[Information Boundary: Start]
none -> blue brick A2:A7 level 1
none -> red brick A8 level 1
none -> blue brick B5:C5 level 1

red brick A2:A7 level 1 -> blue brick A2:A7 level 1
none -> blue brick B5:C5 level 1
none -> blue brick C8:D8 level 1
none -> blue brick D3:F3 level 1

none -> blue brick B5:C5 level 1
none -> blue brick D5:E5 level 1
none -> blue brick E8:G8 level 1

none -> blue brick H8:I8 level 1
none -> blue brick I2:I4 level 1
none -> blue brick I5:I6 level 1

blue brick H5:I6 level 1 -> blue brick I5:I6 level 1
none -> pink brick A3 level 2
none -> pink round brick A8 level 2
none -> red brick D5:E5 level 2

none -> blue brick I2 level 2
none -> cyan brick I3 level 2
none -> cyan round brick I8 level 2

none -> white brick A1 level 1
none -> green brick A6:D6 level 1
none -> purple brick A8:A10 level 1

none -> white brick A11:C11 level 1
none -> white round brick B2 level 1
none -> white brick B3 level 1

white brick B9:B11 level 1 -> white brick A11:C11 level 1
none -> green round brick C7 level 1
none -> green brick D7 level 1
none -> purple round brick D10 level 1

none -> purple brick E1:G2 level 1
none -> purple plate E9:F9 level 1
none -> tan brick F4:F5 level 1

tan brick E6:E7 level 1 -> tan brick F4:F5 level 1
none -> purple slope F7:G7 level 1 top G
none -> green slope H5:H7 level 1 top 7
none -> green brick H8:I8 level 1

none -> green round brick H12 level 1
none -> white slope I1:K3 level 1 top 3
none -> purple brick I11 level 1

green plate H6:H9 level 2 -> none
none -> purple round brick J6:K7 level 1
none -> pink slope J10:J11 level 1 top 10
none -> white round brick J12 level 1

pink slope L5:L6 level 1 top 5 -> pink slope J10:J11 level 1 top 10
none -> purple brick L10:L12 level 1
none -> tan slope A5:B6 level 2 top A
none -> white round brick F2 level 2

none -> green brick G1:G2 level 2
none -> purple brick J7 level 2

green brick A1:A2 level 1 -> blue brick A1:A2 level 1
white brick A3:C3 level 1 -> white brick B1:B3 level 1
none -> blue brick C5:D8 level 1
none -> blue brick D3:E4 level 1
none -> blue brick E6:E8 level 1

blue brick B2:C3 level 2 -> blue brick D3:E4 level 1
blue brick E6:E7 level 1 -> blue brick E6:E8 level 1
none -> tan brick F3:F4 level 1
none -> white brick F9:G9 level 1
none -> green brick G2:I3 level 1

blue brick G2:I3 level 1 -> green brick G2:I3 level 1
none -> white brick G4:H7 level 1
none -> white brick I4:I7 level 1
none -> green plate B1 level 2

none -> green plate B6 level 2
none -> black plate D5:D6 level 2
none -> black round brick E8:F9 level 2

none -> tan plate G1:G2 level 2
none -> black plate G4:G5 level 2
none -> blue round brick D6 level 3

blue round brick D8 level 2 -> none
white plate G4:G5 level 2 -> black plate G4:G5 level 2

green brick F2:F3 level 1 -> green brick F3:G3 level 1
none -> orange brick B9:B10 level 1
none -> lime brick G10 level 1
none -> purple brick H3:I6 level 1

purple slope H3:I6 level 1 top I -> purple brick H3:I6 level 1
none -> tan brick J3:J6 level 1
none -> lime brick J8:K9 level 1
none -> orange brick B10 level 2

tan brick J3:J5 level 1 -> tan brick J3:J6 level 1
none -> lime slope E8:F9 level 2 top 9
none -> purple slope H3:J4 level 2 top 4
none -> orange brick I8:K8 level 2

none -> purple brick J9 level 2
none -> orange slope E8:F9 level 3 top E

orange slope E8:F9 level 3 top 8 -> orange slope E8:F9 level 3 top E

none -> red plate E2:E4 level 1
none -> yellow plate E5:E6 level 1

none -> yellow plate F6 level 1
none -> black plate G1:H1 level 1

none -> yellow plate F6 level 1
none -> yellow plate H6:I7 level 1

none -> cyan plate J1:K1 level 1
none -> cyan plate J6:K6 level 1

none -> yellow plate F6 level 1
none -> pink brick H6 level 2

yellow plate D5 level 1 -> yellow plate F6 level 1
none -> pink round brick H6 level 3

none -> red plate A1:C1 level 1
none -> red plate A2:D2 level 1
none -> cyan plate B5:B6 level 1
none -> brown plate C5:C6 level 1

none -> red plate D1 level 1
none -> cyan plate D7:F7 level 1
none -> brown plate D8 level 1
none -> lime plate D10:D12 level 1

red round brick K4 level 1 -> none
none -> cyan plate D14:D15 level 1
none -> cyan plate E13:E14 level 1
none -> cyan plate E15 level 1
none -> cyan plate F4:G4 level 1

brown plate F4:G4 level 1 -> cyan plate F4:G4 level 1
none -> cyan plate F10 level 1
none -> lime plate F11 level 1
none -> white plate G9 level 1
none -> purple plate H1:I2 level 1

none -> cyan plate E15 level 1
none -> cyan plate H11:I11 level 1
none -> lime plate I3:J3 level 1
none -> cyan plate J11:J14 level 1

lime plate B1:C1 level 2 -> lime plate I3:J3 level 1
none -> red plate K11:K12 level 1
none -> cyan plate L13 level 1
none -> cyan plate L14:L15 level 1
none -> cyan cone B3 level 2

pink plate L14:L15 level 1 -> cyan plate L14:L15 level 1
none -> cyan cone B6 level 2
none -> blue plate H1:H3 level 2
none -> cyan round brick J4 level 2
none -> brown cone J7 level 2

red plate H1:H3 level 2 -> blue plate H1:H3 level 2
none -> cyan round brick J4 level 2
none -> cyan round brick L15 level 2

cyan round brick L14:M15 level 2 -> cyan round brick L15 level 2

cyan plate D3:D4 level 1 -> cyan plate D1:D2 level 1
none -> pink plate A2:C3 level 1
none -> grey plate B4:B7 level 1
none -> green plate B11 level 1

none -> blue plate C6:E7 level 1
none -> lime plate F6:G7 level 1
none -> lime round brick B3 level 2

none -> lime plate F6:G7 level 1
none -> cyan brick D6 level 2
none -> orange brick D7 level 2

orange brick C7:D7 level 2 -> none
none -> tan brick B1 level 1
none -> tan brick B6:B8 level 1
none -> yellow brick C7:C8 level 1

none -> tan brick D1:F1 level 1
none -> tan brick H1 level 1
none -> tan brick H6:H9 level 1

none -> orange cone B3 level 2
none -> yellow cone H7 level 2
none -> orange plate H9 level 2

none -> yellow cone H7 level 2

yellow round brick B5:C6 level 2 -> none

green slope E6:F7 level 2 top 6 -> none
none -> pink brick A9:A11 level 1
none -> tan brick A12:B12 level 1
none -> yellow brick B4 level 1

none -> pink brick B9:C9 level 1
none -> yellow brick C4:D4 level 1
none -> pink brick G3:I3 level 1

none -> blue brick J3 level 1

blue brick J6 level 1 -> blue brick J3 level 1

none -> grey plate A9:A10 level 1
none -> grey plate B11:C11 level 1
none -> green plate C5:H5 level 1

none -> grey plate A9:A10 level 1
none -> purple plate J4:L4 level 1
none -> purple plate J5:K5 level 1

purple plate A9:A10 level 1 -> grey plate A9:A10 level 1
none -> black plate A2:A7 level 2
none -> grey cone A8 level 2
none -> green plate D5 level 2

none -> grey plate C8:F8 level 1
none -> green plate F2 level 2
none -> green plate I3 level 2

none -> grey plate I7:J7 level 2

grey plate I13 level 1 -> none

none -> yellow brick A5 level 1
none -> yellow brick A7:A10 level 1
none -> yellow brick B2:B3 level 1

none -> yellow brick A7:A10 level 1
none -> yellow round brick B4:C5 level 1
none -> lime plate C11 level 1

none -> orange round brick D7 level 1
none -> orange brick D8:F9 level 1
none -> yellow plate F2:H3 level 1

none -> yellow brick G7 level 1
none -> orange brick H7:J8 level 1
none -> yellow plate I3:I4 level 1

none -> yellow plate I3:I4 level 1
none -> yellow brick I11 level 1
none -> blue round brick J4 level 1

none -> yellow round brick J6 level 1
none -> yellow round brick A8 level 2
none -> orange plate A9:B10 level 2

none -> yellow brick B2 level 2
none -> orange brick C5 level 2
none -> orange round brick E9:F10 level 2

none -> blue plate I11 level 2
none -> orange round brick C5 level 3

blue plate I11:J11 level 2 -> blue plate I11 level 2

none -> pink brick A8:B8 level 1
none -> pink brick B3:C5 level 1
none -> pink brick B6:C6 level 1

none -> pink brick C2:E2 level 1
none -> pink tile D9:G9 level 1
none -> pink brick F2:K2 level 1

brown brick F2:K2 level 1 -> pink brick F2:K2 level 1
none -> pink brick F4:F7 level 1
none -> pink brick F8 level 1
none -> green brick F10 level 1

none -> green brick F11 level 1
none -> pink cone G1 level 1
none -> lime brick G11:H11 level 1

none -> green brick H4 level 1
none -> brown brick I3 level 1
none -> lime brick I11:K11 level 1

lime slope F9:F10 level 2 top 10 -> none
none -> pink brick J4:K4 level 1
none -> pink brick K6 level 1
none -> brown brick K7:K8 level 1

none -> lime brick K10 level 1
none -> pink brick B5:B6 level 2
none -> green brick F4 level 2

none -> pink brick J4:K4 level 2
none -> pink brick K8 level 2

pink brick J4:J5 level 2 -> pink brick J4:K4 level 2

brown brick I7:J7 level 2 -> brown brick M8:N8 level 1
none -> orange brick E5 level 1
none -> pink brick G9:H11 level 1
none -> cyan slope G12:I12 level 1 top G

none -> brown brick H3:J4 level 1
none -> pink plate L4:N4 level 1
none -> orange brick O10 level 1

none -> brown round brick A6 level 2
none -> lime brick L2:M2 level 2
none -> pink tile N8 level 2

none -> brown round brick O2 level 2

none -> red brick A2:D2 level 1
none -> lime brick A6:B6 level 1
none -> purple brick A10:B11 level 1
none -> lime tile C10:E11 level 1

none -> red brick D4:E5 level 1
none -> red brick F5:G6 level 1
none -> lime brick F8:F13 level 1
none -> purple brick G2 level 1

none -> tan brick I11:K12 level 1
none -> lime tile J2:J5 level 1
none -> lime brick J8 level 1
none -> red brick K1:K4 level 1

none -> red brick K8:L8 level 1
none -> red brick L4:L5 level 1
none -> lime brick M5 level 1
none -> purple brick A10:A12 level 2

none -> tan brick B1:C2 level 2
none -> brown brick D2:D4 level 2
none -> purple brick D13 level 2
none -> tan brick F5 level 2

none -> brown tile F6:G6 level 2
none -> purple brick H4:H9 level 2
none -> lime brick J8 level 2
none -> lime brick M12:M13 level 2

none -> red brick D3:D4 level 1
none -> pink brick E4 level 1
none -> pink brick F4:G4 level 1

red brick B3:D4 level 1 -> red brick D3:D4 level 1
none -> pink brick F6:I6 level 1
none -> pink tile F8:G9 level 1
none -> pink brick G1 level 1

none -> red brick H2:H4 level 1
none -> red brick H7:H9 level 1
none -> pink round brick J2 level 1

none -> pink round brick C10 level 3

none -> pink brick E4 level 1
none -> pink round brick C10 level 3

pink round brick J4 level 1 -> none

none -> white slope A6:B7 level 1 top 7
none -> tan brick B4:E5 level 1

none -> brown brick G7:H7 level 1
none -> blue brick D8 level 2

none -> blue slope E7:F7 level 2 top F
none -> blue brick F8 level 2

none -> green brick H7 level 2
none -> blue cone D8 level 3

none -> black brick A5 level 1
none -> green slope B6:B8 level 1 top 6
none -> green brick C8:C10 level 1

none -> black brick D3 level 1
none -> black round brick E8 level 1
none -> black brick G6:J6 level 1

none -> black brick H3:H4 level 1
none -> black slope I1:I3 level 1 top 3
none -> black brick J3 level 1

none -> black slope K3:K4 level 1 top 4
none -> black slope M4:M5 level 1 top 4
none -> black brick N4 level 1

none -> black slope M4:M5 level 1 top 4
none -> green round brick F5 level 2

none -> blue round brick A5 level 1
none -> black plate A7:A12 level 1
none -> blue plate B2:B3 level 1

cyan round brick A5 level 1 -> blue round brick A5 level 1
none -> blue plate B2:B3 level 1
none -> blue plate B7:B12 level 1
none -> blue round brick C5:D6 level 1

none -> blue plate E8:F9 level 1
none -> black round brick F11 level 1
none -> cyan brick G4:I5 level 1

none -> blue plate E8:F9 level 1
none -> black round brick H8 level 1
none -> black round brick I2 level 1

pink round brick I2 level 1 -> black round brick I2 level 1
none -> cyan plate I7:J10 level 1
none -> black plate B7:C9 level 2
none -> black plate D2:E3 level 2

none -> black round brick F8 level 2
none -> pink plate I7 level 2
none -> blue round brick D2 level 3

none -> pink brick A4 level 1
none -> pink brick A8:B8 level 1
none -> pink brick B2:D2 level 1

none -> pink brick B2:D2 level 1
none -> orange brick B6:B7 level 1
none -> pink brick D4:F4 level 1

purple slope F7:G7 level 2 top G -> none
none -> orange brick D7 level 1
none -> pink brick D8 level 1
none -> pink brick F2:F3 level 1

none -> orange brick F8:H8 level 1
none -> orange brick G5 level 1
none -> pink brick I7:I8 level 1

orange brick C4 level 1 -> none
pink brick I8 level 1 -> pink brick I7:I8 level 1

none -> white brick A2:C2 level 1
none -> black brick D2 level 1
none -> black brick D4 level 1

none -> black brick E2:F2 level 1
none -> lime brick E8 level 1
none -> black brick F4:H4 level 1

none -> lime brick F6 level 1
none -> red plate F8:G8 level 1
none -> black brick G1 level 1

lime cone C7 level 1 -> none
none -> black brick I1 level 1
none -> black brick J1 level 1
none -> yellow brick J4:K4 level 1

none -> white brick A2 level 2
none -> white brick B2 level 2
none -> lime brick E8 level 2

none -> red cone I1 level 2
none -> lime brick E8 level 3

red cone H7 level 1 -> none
[Information Boundary: End]
• What the task asks
Nothing beyond the line containing "none -> blue brick I5:I6 level 1" is to be output; the lines above, from the first one onward to that line, are to be transcribed exactly.

• Response to the exercise
none -> blue brick A2:A7 level 1
none -> red brick A8 level 1
none -> blue brick B5:C5 level 1

red brick A2:A7 level 1 -> blue brick A2:A7 level 1
none -> blue brick B5:C5 level 1
none -> blue brick C8:D8 level 1
none -> blue brick D3:F3 level 1

none -> blue brick B5:C5 level 1
none -> blue brick D5:E5 level 1
none -> blue brick E8:G8 level 1

none -> blue brick H8:I8 level 1
none -> blue brick I2:I4 level 1
none -> blue brick I5:I6 level 1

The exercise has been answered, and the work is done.